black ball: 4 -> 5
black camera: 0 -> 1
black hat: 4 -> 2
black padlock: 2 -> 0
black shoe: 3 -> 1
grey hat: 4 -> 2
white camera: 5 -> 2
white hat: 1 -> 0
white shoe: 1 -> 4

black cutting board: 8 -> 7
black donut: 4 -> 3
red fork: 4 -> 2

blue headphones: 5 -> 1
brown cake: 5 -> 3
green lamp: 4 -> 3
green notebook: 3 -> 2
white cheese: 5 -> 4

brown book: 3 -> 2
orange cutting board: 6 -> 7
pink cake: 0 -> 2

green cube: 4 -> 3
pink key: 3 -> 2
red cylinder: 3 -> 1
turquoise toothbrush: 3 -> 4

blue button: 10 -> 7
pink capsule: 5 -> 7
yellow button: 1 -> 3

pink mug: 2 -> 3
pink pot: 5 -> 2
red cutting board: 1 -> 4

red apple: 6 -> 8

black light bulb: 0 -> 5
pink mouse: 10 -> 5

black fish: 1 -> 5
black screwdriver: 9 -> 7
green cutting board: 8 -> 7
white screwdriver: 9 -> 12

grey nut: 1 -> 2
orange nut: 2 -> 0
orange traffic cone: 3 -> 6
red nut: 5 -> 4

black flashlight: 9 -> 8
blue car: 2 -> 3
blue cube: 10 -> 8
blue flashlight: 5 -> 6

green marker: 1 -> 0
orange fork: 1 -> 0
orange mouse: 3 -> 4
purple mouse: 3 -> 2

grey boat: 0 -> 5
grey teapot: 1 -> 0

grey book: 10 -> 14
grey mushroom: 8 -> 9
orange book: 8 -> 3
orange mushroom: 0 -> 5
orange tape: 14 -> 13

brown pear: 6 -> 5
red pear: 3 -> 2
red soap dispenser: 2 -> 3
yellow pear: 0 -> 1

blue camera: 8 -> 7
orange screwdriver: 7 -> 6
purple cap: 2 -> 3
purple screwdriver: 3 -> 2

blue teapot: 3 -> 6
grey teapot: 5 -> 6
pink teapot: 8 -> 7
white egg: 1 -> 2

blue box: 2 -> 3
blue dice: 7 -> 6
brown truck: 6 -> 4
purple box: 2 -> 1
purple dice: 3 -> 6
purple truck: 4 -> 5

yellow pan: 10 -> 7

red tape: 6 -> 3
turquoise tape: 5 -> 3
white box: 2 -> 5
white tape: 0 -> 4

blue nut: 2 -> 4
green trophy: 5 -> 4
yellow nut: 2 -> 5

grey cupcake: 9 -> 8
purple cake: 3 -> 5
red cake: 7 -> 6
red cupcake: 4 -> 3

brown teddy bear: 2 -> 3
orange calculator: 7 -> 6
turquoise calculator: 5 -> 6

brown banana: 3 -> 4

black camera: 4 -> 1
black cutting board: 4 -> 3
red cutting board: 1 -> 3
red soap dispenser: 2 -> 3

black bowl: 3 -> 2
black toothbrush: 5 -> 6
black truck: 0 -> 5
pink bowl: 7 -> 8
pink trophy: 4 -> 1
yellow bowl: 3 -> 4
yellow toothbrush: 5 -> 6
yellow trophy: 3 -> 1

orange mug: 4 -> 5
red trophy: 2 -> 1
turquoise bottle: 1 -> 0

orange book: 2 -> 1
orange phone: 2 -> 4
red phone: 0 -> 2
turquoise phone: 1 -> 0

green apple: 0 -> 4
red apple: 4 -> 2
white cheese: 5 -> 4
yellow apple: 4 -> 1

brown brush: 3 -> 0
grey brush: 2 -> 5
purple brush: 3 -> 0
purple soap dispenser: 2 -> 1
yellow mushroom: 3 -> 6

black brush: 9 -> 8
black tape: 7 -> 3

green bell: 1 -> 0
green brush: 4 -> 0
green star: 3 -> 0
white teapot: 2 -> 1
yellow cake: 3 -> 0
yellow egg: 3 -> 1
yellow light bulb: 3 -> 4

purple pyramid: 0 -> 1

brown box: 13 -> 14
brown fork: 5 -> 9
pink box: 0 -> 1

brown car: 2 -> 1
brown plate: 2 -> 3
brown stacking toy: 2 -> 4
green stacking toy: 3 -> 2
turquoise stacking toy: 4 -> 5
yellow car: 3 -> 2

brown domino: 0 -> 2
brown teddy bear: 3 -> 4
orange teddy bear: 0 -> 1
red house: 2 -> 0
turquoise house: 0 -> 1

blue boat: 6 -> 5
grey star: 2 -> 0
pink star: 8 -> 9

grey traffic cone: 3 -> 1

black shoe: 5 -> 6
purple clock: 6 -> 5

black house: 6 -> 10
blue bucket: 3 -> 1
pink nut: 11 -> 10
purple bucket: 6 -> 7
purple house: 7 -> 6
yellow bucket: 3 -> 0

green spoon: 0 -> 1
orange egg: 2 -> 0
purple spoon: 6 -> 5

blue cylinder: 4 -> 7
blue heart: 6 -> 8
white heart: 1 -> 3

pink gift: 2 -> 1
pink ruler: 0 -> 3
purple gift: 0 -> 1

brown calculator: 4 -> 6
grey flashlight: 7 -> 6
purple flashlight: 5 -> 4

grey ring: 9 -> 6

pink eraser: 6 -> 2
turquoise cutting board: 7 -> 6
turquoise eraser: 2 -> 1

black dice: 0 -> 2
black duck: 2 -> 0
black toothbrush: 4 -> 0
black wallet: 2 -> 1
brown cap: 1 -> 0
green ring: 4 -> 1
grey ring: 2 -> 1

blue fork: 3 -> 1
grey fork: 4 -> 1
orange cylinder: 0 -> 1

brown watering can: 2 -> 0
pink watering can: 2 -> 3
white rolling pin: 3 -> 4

+ + +

> Task details: Read through the entries, then copy every line where the string "white" is found.

> Written response:
white camera: 5 -> 2
white hat: 1 -> 0
white shoe: 1 -> 4
white cheese: 5 -> 4
white screwdriver: 9 -> 12
white egg: 1 -> 2
white box: 2 -> 5
white tape: 0 -> 4
white cheese: 5 -> 4
white teapot: 2 -> 1
white heart: 1 -> 3
white rolling pin: 3 -> 4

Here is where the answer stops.